(Dataset entries)
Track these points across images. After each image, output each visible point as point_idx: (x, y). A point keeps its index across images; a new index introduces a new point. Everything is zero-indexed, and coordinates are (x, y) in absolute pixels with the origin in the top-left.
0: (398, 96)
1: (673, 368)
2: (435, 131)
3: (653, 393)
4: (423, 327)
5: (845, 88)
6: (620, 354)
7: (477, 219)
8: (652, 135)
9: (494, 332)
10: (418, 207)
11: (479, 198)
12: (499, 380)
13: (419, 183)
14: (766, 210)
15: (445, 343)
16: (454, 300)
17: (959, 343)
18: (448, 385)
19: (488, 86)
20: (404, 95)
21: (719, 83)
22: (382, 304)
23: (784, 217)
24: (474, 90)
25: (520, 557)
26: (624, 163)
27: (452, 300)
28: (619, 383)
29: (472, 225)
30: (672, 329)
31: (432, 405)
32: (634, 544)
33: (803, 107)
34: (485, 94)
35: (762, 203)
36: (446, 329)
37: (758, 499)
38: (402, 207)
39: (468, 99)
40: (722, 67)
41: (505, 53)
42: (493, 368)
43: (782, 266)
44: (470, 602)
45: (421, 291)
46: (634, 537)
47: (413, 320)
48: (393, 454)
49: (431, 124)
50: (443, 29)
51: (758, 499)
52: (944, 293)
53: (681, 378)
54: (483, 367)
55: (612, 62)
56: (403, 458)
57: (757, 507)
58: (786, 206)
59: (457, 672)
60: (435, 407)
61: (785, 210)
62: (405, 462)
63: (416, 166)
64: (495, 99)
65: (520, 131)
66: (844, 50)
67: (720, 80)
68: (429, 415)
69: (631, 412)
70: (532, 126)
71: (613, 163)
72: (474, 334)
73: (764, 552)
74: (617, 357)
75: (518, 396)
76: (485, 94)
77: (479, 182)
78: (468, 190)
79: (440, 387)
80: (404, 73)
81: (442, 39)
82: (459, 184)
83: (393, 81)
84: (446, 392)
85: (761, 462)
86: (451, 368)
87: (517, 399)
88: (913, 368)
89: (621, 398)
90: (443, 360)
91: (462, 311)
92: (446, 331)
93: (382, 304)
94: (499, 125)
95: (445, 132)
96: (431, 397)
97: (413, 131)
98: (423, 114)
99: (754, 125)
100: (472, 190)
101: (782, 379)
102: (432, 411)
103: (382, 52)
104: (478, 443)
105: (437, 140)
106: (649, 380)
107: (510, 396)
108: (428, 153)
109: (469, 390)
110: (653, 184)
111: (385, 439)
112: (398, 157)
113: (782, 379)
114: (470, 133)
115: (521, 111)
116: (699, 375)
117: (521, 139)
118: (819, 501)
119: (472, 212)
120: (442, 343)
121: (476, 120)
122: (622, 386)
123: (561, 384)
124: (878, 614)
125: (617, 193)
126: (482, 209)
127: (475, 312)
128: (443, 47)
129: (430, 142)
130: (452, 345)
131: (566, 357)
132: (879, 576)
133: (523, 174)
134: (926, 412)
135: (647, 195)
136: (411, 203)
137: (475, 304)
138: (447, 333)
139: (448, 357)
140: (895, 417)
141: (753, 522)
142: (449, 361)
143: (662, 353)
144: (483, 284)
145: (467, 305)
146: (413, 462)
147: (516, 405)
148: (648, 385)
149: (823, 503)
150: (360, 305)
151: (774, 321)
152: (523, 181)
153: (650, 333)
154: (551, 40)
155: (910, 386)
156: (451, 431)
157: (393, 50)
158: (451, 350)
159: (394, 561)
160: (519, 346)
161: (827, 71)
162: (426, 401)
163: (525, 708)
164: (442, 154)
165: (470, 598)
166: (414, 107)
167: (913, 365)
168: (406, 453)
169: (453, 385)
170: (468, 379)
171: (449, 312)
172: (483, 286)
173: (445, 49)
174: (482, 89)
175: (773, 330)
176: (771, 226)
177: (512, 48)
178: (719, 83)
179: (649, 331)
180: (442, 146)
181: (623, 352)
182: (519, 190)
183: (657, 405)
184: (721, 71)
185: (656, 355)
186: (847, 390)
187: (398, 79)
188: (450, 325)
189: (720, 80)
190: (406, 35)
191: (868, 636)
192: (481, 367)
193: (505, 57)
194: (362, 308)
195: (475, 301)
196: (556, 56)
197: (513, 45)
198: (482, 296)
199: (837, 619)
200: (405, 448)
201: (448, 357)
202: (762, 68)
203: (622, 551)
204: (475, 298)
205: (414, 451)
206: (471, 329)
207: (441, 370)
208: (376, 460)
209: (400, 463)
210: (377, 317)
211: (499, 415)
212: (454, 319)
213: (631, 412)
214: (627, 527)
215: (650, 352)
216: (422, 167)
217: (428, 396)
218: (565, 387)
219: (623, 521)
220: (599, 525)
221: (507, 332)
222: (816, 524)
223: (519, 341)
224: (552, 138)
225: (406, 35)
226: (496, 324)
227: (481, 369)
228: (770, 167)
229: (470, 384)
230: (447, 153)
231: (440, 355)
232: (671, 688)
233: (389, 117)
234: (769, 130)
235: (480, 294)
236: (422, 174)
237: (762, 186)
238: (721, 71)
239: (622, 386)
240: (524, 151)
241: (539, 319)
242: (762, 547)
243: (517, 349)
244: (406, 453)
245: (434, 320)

__Problem statement__
Retype the listing word for word, from its first line through the line containing "50: (443, 29)", inclusive.

__Task output__
Track these points across images. After each image, output each visible point as point_idx: (x, y). A point keeps its index across images; a new index introduces a new point. Everything is zero-indexed, and coordinates are (x, y) in absolute pixels with the origin in the top-left.
0: (398, 96)
1: (673, 368)
2: (435, 131)
3: (653, 393)
4: (423, 327)
5: (845, 88)
6: (620, 354)
7: (477, 219)
8: (652, 135)
9: (494, 332)
10: (418, 207)
11: (479, 198)
12: (499, 380)
13: (419, 183)
14: (766, 210)
15: (445, 343)
16: (454, 300)
17: (959, 343)
18: (448, 385)
19: (488, 86)
20: (404, 95)
21: (719, 83)
22: (382, 304)
23: (784, 217)
24: (474, 90)
25: (520, 557)
26: (624, 163)
27: (452, 300)
28: (619, 383)
29: (472, 225)
30: (672, 329)
31: (432, 405)
32: (634, 544)
33: (803, 107)
34: (485, 94)
35: (762, 203)
36: (446, 329)
37: (758, 499)
38: (402, 207)
39: (468, 99)
40: (722, 67)
41: (505, 53)
42: (493, 368)
43: (782, 266)
44: (470, 602)
45: (421, 291)
46: (634, 537)
47: (413, 320)
48: (393, 454)
49: (431, 124)
50: (443, 29)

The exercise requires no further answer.